**What needs to be done:** Search the listing below for lines containing the string "circle". Reply with their count only.

**Given data:**
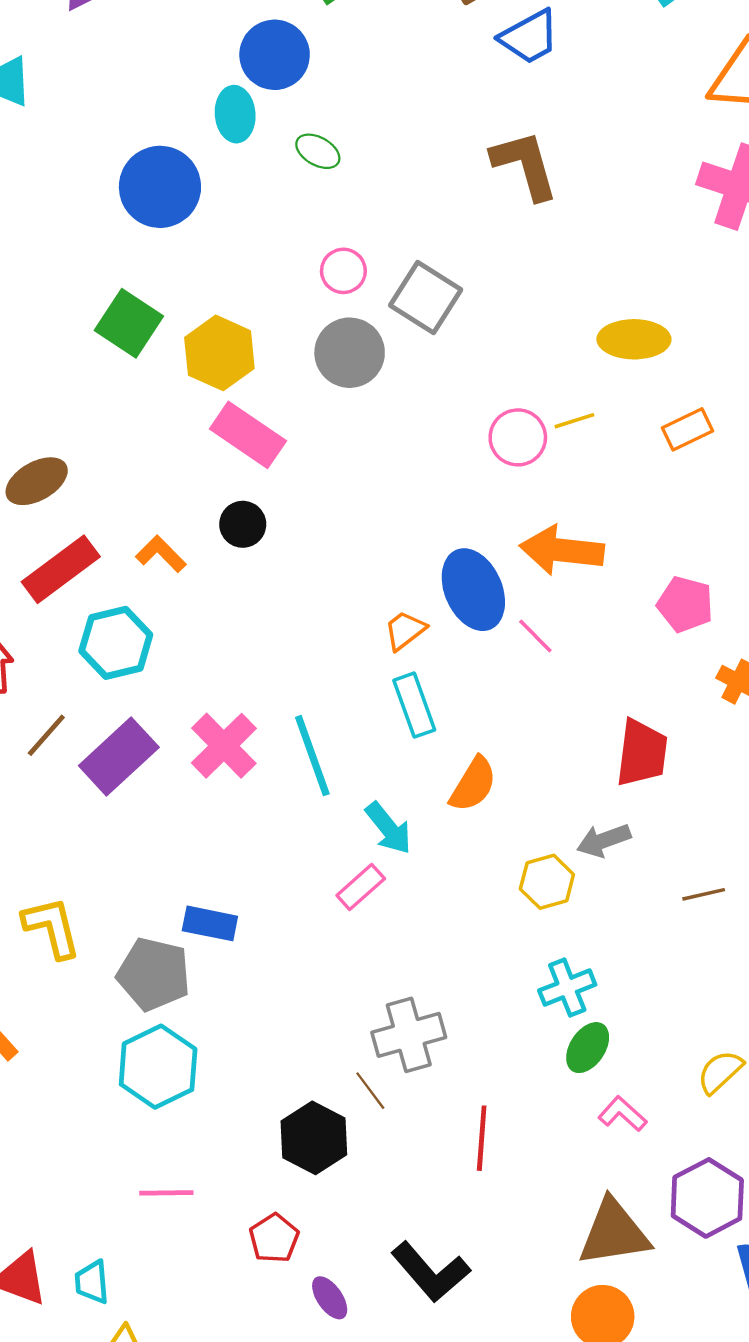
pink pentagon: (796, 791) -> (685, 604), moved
--
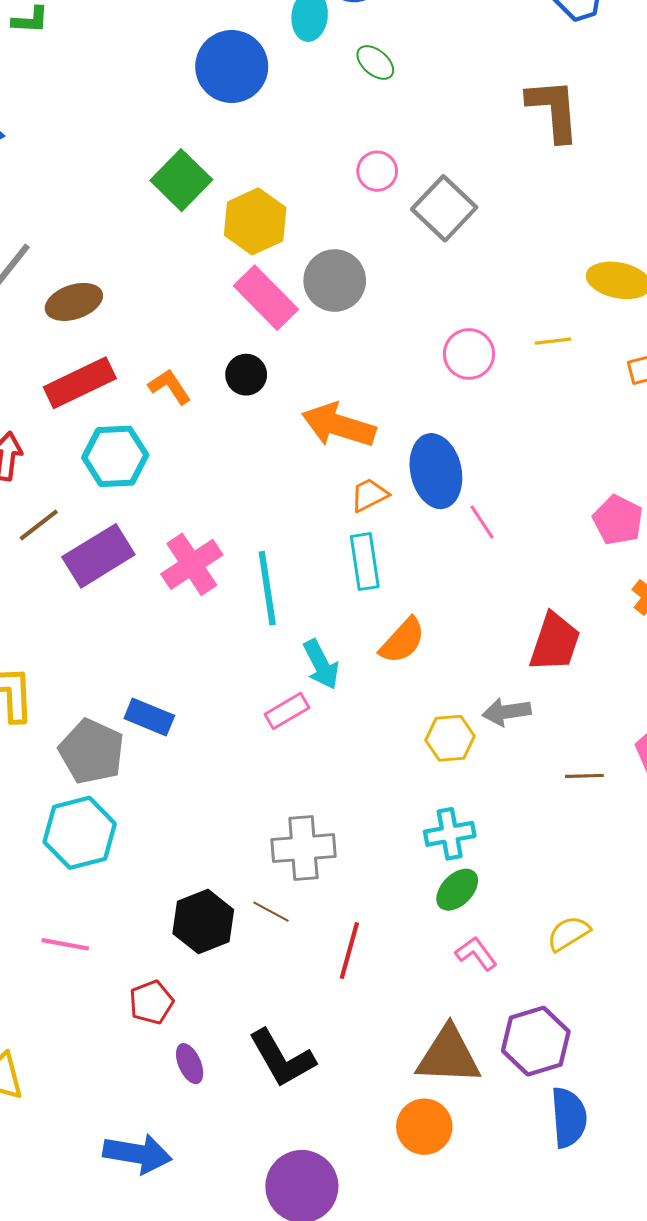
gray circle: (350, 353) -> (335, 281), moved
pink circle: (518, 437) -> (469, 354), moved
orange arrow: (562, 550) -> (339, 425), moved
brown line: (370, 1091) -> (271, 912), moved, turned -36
...
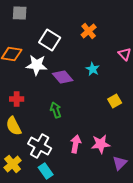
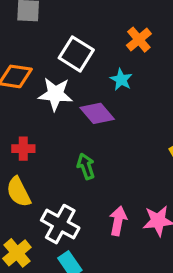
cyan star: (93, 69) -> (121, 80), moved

**Solution:** 2